- **MATERIAL SUPPLIED**:
::::::
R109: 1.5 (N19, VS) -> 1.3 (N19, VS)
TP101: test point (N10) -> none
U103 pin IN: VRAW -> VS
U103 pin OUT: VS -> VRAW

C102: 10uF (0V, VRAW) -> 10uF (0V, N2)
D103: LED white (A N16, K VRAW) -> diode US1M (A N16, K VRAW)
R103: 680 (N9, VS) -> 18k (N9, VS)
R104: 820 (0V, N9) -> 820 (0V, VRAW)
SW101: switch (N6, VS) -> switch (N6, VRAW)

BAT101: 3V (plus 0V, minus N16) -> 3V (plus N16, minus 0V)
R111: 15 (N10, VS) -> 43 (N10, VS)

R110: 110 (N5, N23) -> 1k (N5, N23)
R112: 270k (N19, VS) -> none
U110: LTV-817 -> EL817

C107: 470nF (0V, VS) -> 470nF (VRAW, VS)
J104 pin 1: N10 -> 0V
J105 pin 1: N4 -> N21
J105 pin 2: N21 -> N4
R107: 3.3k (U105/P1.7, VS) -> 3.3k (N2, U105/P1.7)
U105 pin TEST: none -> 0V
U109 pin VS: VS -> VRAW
::::::
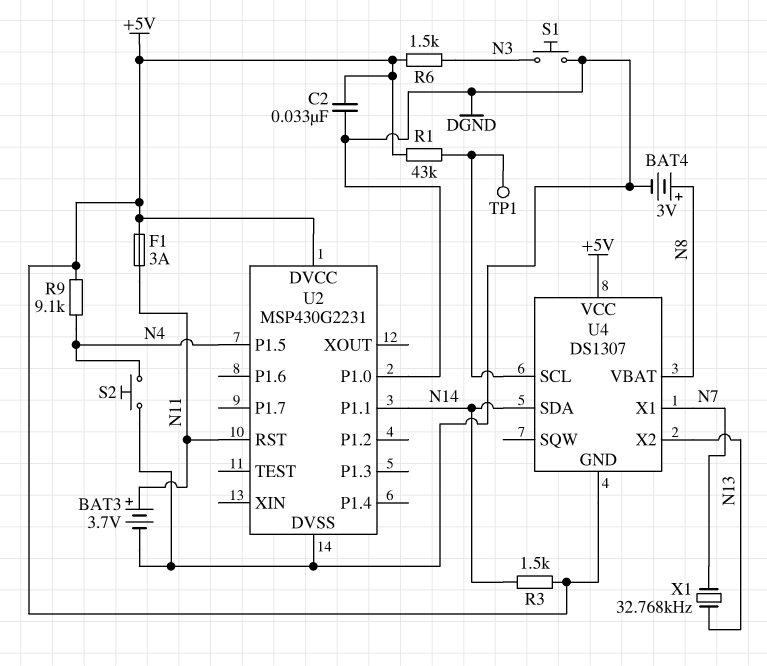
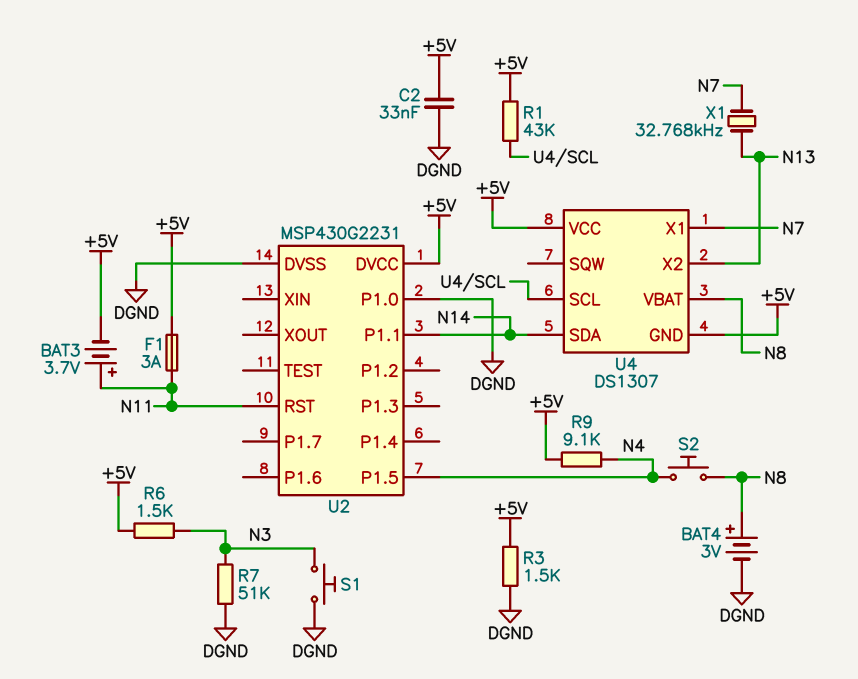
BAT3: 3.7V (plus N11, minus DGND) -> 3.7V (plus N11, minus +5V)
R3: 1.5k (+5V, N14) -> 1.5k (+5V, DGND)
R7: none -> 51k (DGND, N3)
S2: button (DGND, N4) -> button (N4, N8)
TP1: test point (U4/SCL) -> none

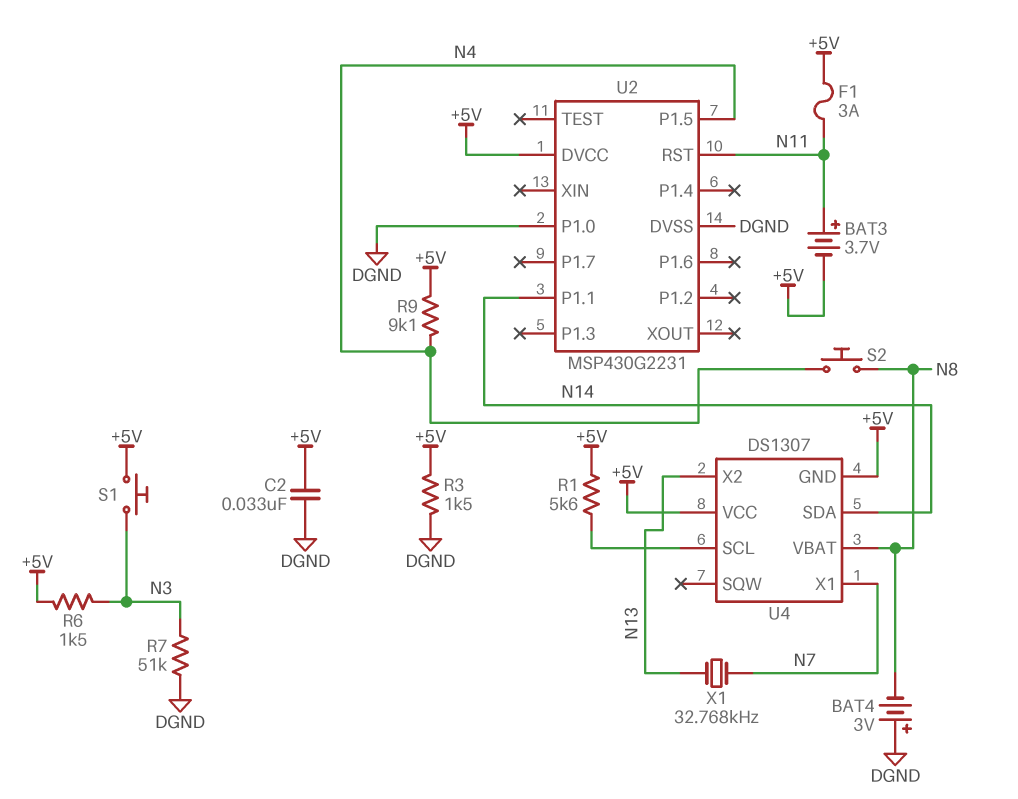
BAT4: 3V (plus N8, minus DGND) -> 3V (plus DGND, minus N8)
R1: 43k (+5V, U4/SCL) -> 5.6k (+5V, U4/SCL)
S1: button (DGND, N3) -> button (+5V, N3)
::::::
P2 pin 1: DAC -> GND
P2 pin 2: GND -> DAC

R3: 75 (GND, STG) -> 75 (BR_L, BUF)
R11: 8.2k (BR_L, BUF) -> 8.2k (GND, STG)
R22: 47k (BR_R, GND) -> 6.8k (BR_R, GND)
::::::
Among the records above, only the lines between the line holding "P2 pin 1: DAC -> GND" and the line holding "R22: 47k (BR_R, GND) -> 6.8k (BR_R, GND)", inclusive, are to be output, exactly as written.

P2 pin 1: DAC -> GND
P2 pin 2: GND -> DAC

R3: 75 (GND, STG) -> 75 (BR_L, BUF)
R11: 8.2k (BR_L, BUF) -> 8.2k (GND, STG)
R22: 47k (BR_R, GND) -> 6.8k (BR_R, GND)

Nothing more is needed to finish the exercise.